_Task instructions_
Reproduce all the entries precisely.
START Available records
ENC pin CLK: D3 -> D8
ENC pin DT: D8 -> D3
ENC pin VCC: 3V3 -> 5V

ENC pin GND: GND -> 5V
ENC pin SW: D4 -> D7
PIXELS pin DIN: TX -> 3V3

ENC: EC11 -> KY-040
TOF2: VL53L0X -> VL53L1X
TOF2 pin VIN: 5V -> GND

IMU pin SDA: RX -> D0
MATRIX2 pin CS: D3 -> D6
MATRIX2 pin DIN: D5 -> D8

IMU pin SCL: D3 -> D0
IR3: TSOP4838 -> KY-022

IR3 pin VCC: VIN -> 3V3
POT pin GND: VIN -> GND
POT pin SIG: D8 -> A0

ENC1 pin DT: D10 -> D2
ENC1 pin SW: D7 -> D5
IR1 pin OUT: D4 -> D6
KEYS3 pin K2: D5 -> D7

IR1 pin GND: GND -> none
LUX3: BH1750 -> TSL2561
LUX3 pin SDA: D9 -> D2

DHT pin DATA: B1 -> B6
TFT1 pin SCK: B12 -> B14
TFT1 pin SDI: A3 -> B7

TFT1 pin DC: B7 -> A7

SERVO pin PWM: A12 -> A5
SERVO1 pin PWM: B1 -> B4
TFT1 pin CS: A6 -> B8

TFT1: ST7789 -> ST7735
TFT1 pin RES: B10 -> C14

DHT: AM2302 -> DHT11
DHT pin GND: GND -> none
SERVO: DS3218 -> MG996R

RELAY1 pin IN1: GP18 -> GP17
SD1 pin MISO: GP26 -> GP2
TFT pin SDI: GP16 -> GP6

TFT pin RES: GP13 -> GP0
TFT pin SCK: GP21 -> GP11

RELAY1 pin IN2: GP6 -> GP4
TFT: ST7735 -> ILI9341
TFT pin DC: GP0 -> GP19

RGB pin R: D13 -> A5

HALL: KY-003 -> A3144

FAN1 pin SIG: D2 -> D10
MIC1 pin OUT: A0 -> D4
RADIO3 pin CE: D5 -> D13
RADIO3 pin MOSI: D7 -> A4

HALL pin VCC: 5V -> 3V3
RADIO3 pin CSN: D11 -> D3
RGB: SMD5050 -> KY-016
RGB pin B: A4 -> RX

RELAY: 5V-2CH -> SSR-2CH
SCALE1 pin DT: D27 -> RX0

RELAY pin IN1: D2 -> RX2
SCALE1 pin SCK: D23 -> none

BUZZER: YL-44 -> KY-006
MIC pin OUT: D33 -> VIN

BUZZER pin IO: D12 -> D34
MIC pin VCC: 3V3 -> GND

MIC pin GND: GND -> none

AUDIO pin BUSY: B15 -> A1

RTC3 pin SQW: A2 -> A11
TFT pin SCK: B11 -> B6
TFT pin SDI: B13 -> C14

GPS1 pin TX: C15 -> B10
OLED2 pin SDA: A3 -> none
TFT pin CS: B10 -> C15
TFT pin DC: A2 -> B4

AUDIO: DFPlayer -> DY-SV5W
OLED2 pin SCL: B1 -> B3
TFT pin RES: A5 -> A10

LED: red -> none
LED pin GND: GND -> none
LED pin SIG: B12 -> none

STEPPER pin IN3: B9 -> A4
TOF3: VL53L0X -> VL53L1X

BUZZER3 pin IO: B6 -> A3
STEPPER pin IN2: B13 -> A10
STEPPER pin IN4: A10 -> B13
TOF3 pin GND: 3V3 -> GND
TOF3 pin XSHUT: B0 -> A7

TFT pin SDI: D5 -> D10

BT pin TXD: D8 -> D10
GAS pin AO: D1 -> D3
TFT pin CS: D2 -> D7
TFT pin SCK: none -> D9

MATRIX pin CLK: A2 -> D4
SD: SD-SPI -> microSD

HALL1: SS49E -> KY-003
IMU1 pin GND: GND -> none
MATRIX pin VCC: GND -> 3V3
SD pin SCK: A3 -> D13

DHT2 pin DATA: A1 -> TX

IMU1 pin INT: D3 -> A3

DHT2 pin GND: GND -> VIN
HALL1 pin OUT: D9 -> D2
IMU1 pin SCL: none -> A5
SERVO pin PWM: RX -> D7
END Available records
_Result of this exercise_
ENC pin CLK: D3 -> D8
ENC pin DT: D8 -> D3
ENC pin VCC: 3V3 -> 5V

ENC pin GND: GND -> 5V
ENC pin SW: D4 -> D7
PIXELS pin DIN: TX -> 3V3

ENC: EC11 -> KY-040
TOF2: VL53L0X -> VL53L1X
TOF2 pin VIN: 5V -> GND

IMU pin SDA: RX -> D0
MATRIX2 pin CS: D3 -> D6
MATRIX2 pin DIN: D5 -> D8

IMU pin SCL: D3 -> D0
IR3: TSOP4838 -> KY-022

IR3 pin VCC: VIN -> 3V3
POT pin GND: VIN -> GND
POT pin SIG: D8 -> A0

ENC1 pin DT: D10 -> D2
ENC1 pin SW: D7 -> D5
IR1 pin OUT: D4 -> D6
KEYS3 pin K2: D5 -> D7

IR1 pin GND: GND -> none
LUX3: BH1750 -> TSL2561
LUX3 pin SDA: D9 -> D2

DHT pin DATA: B1 -> B6
TFT1 pin SCK: B12 -> B14
TFT1 pin SDI: A3 -> B7

TFT1 pin DC: B7 -> A7

SERVO pin PWM: A12 -> A5
SERVO1 pin PWM: B1 -> B4
TFT1 pin CS: A6 -> B8

TFT1: ST7789 -> ST7735
TFT1 pin RES: B10 -> C14

DHT: AM2302 -> DHT11
DHT pin GND: GND -> none
SERVO: DS3218 -> MG996R

RELAY1 pin IN1: GP18 -> GP17
SD1 pin MISO: GP26 -> GP2
TFT pin SDI: GP16 -> GP6

TFT pin RES: GP13 -> GP0
TFT pin SCK: GP21 -> GP11

RELAY1 pin IN2: GP6 -> GP4
TFT: ST7735 -> ILI9341
TFT pin DC: GP0 -> GP19

RGB pin R: D13 -> A5

HALL: KY-003 -> A3144

FAN1 pin SIG: D2 -> D10
MIC1 pin OUT: A0 -> D4
RADIO3 pin CE: D5 -> D13
RADIO3 pin MOSI: D7 -> A4

HALL pin VCC: 5V -> 3V3
RADIO3 pin CSN: D11 -> D3
RGB: SMD5050 -> KY-016
RGB pin B: A4 -> RX

RELAY: 5V-2CH -> SSR-2CH
SCALE1 pin DT: D27 -> RX0

RELAY pin IN1: D2 -> RX2
SCALE1 pin SCK: D23 -> none

BUZZER: YL-44 -> KY-006
MIC pin OUT: D33 -> VIN

BUZZER pin IO: D12 -> D34
MIC pin VCC: 3V3 -> GND

MIC pin GND: GND -> none

AUDIO pin BUSY: B15 -> A1

RTC3 pin SQW: A2 -> A11
TFT pin SCK: B11 -> B6
TFT pin SDI: B13 -> C14

GPS1 pin TX: C15 -> B10
OLED2 pin SDA: A3 -> none
TFT pin CS: B10 -> C15
TFT pin DC: A2 -> B4

AUDIO: DFPlayer -> DY-SV5W
OLED2 pin SCL: B1 -> B3
TFT pin RES: A5 -> A10

LED: red -> none
LED pin GND: GND -> none
LED pin SIG: B12 -> none

STEPPER pin IN3: B9 -> A4
TOF3: VL53L0X -> VL53L1X

BUZZER3 pin IO: B6 -> A3
STEPPER pin IN2: B13 -> A10
STEPPER pin IN4: A10 -> B13
TOF3 pin GND: 3V3 -> GND
TOF3 pin XSHUT: B0 -> A7

TFT pin SDI: D5 -> D10

BT pin TXD: D8 -> D10
GAS pin AO: D1 -> D3
TFT pin CS: D2 -> D7
TFT pin SCK: none -> D9

MATRIX pin CLK: A2 -> D4
SD: SD-SPI -> microSD

HALL1: SS49E -> KY-003
IMU1 pin GND: GND -> none
MATRIX pin VCC: GND -> 3V3
SD pin SCK: A3 -> D13

DHT2 pin DATA: A1 -> TX

IMU1 pin INT: D3 -> A3

DHT2 pin GND: GND -> VIN
HALL1 pin OUT: D9 -> D2
IMU1 pin SCL: none -> A5
SERVO pin PWM: RX -> D7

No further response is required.